What you are asked to do
Please quote exactly the lines below from the line containing "(239, 387) = (330, 352): green" to the line containing "(191, 157) = (125, 209): none -> pink cactus", both lines included, and nothing else.

Object correspondence data
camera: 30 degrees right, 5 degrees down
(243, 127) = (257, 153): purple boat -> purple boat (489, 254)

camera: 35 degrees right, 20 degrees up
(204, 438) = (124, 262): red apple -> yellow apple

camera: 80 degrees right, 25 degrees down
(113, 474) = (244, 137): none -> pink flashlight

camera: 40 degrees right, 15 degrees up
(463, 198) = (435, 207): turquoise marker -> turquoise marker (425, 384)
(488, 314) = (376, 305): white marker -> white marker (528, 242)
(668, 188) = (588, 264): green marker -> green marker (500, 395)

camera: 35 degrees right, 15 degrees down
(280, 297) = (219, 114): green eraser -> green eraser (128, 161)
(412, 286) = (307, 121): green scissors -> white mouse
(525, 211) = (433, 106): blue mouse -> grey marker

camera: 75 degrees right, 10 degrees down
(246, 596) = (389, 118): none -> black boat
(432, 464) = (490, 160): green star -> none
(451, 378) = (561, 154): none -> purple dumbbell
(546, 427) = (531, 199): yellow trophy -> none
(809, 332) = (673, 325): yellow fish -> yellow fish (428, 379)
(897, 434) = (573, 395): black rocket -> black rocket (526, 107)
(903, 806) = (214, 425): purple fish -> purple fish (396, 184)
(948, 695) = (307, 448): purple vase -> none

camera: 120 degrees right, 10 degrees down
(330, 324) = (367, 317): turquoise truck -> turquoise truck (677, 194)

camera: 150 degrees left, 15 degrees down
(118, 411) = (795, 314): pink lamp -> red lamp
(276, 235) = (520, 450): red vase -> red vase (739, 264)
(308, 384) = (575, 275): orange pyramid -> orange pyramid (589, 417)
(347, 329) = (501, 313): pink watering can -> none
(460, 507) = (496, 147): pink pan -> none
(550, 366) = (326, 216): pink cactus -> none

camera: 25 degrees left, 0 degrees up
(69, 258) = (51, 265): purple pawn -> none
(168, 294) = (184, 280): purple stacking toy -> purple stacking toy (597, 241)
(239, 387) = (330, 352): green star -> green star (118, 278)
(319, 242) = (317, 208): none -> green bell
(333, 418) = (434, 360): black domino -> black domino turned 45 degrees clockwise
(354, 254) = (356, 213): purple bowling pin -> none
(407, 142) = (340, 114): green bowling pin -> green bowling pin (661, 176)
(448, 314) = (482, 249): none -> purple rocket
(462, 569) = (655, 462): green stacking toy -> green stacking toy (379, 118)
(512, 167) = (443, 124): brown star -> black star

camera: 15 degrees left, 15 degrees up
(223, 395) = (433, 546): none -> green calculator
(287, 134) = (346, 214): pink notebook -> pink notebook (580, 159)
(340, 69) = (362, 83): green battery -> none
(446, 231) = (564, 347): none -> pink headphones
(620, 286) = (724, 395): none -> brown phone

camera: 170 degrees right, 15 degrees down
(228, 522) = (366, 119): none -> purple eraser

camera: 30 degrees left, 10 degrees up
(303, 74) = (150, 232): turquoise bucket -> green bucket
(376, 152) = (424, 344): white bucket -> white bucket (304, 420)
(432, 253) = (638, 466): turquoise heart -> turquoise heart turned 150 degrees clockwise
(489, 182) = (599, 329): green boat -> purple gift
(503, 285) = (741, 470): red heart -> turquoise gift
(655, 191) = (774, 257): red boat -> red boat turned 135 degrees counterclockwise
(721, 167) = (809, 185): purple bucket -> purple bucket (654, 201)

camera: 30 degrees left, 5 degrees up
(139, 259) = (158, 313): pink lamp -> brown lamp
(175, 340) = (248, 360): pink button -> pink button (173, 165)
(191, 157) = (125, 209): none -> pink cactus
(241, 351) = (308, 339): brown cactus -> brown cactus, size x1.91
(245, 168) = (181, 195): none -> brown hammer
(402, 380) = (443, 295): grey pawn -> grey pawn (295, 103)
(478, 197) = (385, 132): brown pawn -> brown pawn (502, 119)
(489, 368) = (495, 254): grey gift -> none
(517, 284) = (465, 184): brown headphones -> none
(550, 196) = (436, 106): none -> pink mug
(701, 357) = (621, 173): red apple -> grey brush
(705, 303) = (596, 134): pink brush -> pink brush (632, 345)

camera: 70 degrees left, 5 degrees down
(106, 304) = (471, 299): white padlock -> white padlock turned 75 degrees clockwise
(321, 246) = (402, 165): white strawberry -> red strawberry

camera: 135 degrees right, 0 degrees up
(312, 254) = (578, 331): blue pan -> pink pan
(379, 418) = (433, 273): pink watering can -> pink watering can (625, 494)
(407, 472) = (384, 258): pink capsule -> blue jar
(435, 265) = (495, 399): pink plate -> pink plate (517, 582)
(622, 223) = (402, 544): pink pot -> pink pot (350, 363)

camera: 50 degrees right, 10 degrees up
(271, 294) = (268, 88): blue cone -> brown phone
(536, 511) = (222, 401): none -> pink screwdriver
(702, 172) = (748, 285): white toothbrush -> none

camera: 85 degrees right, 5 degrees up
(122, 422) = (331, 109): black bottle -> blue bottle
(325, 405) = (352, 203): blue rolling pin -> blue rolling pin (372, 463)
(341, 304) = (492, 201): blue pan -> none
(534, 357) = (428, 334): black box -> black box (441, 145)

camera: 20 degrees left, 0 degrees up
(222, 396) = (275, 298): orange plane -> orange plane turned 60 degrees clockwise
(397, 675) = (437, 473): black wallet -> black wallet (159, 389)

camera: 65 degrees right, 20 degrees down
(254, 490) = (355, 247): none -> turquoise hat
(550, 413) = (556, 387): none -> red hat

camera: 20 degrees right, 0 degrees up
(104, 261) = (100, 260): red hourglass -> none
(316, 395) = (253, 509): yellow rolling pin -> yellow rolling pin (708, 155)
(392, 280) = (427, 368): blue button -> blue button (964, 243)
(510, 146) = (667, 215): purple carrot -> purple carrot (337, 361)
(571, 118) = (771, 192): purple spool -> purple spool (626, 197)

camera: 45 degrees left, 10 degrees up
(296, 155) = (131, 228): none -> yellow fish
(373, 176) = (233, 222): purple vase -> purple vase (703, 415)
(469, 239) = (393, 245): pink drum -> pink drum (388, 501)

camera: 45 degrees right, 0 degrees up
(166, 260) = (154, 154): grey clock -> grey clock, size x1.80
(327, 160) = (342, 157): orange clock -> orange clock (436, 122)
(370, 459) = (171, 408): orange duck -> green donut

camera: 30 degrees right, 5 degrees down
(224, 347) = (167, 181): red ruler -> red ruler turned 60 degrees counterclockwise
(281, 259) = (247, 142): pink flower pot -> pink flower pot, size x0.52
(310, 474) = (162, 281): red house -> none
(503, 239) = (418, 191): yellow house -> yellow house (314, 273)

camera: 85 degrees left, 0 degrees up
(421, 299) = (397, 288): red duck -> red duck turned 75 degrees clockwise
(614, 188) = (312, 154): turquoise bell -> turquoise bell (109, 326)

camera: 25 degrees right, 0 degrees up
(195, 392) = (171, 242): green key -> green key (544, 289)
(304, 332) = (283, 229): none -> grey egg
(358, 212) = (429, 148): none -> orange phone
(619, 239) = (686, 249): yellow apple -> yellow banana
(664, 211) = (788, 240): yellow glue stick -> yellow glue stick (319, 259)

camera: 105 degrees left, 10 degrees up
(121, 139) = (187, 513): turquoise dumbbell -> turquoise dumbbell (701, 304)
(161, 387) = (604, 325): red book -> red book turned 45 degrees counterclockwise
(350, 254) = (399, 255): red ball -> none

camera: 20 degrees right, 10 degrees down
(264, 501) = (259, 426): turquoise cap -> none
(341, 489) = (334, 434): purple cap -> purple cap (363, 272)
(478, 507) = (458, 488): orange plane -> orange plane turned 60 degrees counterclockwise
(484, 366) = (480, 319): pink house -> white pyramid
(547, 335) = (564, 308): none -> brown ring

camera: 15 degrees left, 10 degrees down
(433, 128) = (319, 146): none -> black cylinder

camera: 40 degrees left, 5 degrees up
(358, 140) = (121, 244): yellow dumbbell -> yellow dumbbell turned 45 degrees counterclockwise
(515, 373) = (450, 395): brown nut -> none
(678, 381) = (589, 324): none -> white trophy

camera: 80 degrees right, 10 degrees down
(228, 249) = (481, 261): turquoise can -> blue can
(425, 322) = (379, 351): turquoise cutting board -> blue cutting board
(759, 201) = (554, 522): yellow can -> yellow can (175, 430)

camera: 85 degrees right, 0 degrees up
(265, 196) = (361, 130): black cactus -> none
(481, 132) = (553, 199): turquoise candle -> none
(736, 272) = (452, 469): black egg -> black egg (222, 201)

Response for this exercise
(239, 387) = (330, 352): green star -> green star (118, 278)
(319, 242) = (317, 208): none -> green bell
(333, 418) = (434, 360): black domino -> black domino turned 45 degrees clockwise
(354, 254) = (356, 213): purple bowling pin -> none
(407, 142) = (340, 114): green bowling pin -> green bowling pin (661, 176)
(448, 314) = (482, 249): none -> purple rocket
(462, 569) = (655, 462): green stacking toy -> green stacking toy (379, 118)
(512, 167) = (443, 124): brown star -> black star

camera: 15 degrees left, 15 degrees up
(223, 395) = (433, 546): none -> green calculator
(287, 134) = (346, 214): pink notebook -> pink notebook (580, 159)
(340, 69) = (362, 83): green battery -> none
(446, 231) = (564, 347): none -> pink headphones
(620, 286) = (724, 395): none -> brown phone

camera: 170 degrees right, 15 degrees down
(228, 522) = (366, 119): none -> purple eraser

camera: 30 degrees left, 10 degrees up
(303, 74) = (150, 232): turquoise bucket -> green bucket
(376, 152) = (424, 344): white bucket -> white bucket (304, 420)
(432, 253) = (638, 466): turquoise heart -> turquoise heart turned 150 degrees clockwise
(489, 182) = (599, 329): green boat -> purple gift
(503, 285) = (741, 470): red heart -> turquoise gift
(655, 191) = (774, 257): red boat -> red boat turned 135 degrees counterclockwise
(721, 167) = (809, 185): purple bucket -> purple bucket (654, 201)

camera: 30 degrees left, 5 degrees up
(139, 259) = (158, 313): pink lamp -> brown lamp
(175, 340) = (248, 360): pink button -> pink button (173, 165)
(191, 157) = (125, 209): none -> pink cactus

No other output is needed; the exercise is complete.